** Records from a data collection **
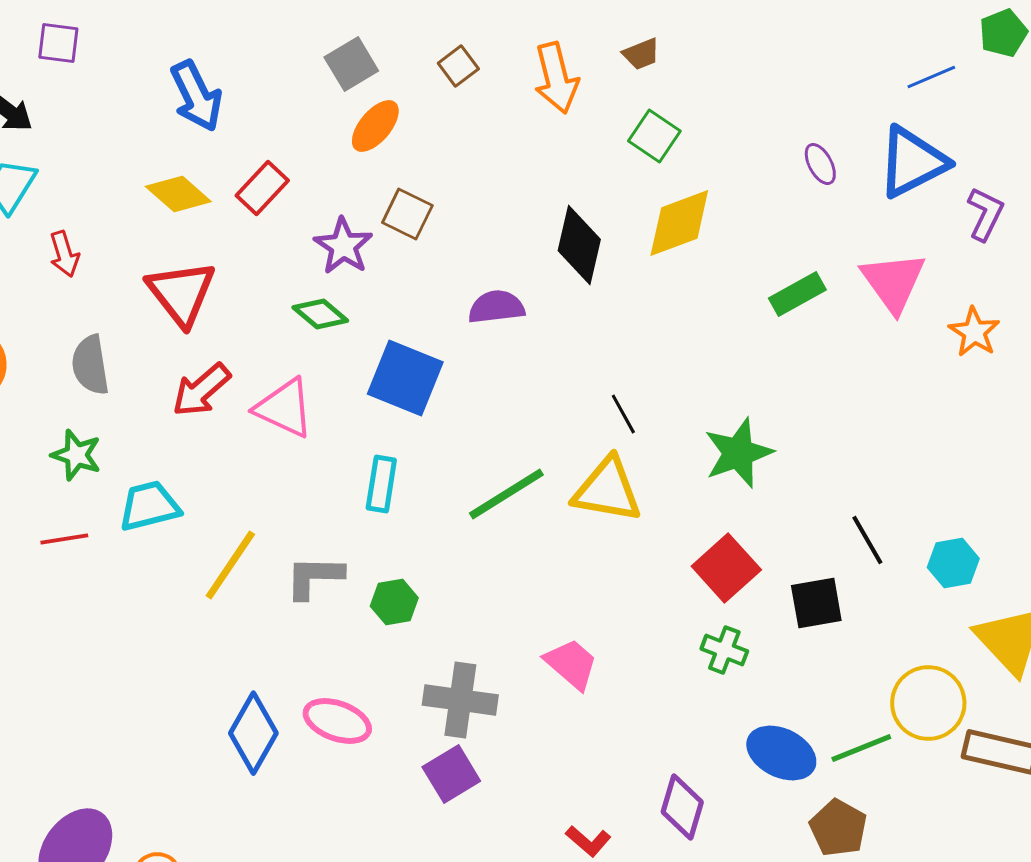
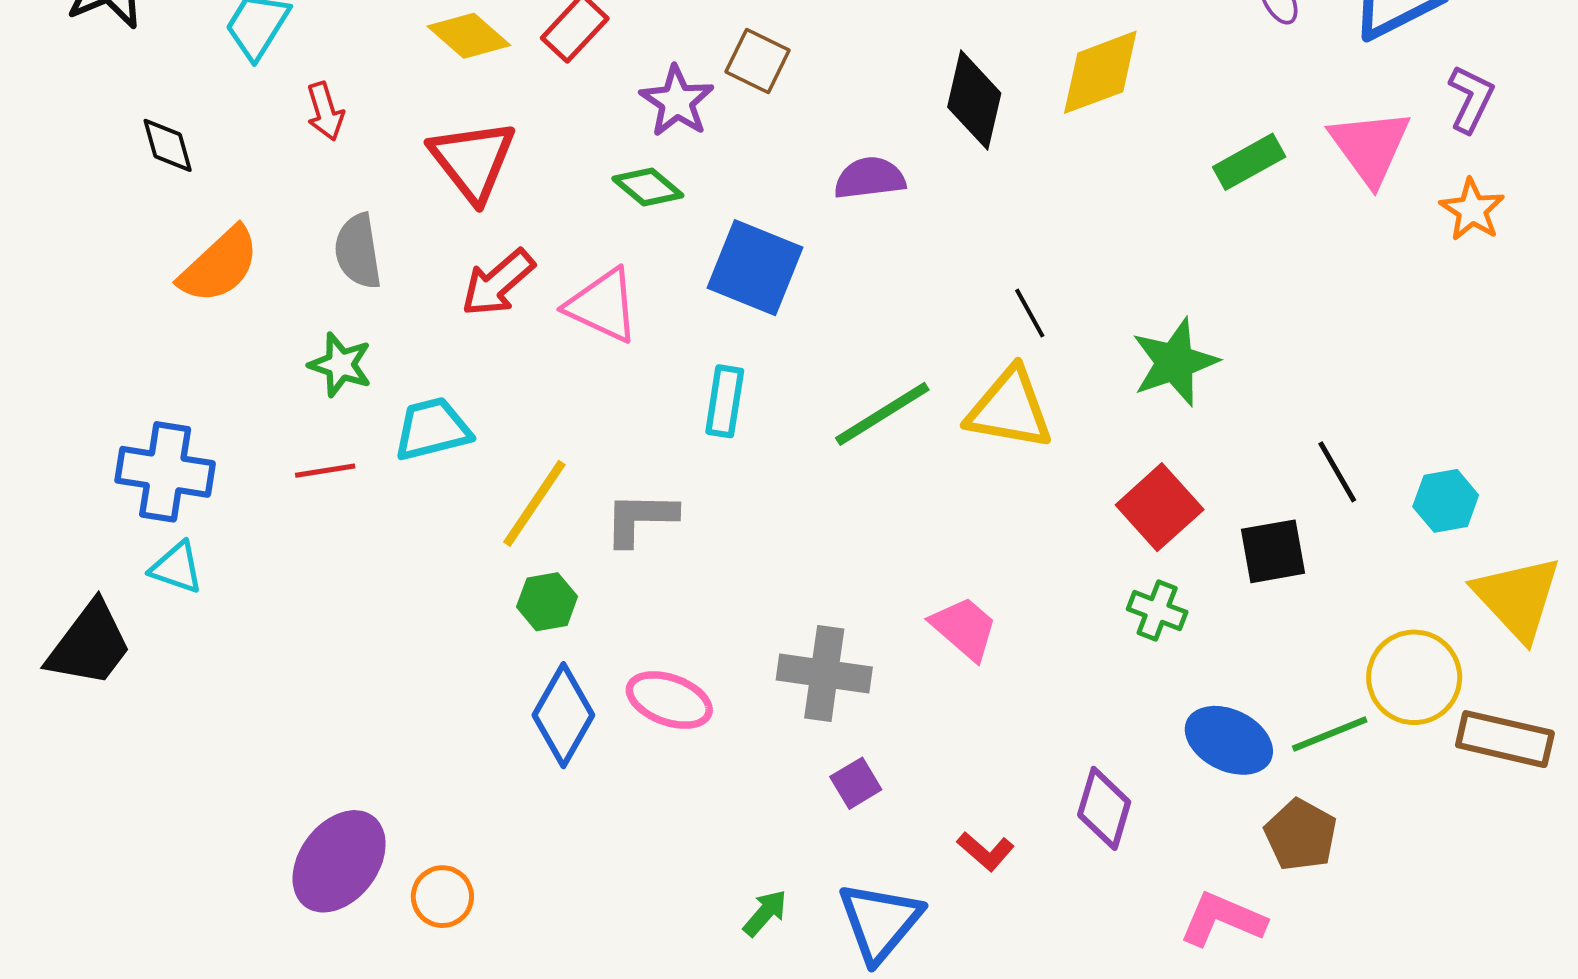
purple L-shape: (985, 214) -> (1471, 99), moved
green hexagon: (394, 602) -> (547, 602), moved
purple square: (451, 774) -> (856, 783), moved, size x0.7

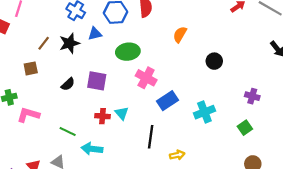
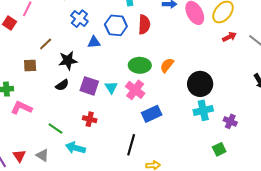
orange semicircle: (180, 35) -> (167, 65), moved
black star: (69, 43) -> (68, 60), moved
green ellipse: (128, 52) -> (140, 65), moved
black circle: (214, 61) -> (200, 84), size x1.6
cyan cross: (204, 112) -> (203, 110), moved
cyan triangle: (122, 113) -> (111, 87), moved

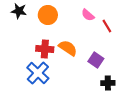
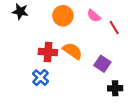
orange circle: (48, 15) -> (63, 16), moved
blue cross: (38, 73) -> (41, 78), size x0.7

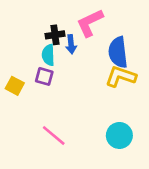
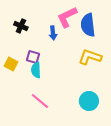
black cross: (55, 35) -> (21, 26), moved, turned 32
blue semicircle: (118, 52) -> (88, 25), moved
cyan semicircle: (48, 55) -> (36, 70), moved

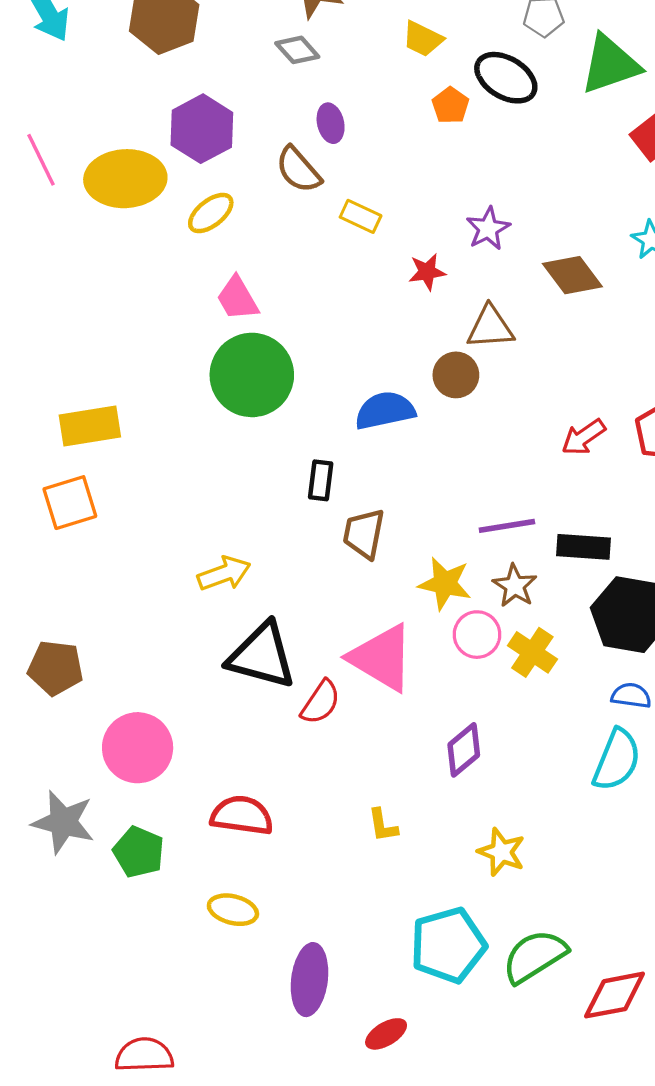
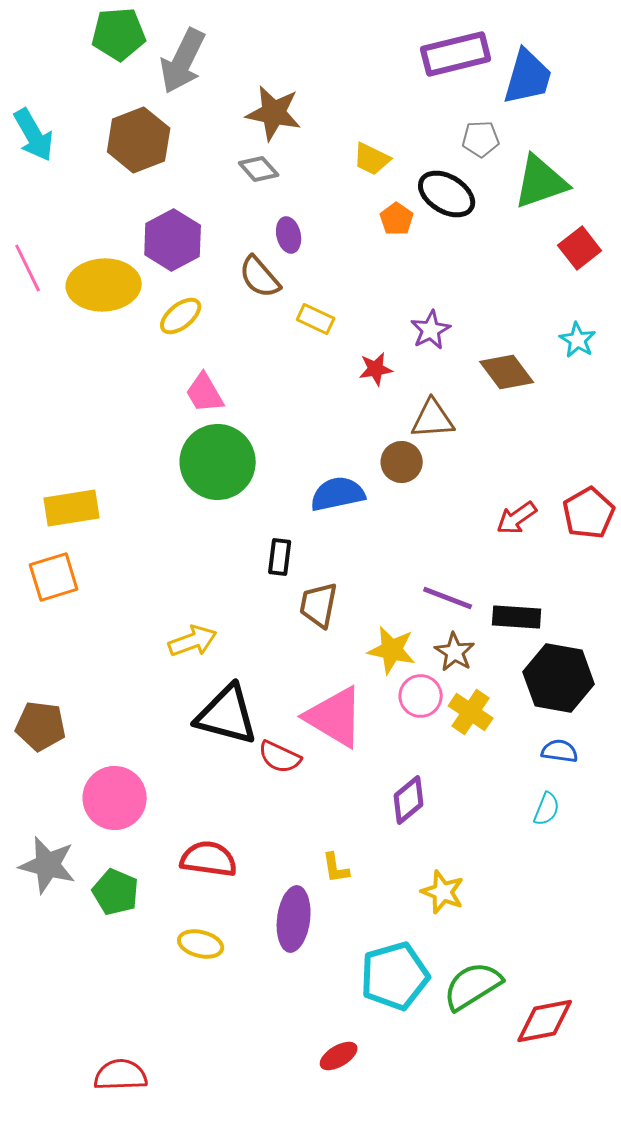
purple line: (507, 526) -> (448, 598), turned 30
red semicircle: (321, 702) -> (280, 757), turned 81
cyan semicircle: (617, 760) -> (547, 809), size x0.6
purple ellipse: (309, 980) -> (294, 919), moved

** DIRECTIONS **
Your reply must consist of one number, the count of lines in the entries that hold "semicircle".

** TASK ANSWER **
5